## THE TASK
Whatever pictures appear, omit them, and repeat the data below exactly.

## DATA
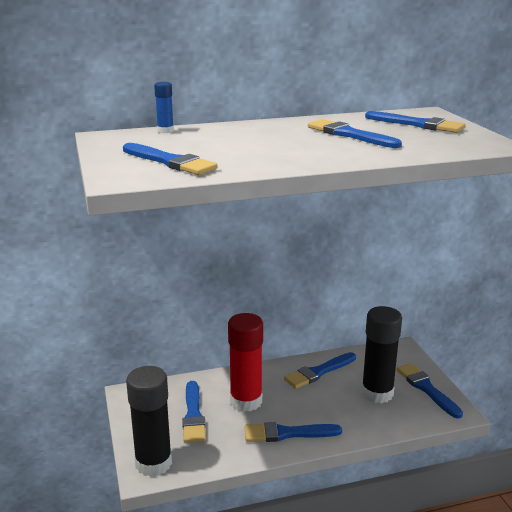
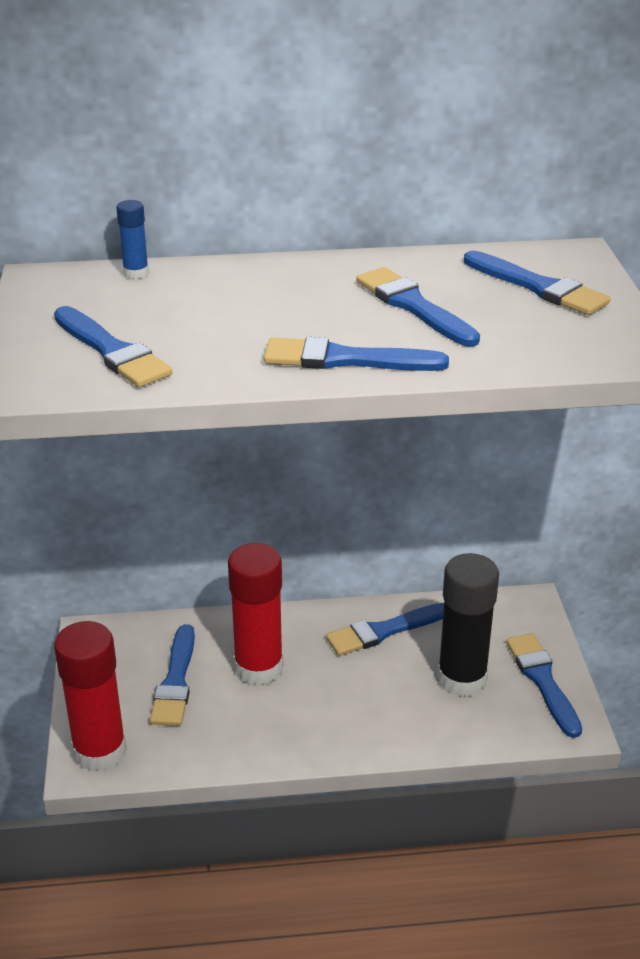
camera: 10 degrees right, 10 degrees up
(153, 463) = (100, 751): black glue stick -> red glue stick
(287, 433) = (303, 729): blue brush -> blue brush (345, 359)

## ANSWER TO THE PROBLEM
camera: 10 degrees right, 10 degrees up
(153, 463) = (100, 751): black glue stick -> red glue stick
(287, 433) = (303, 729): blue brush -> blue brush (345, 359)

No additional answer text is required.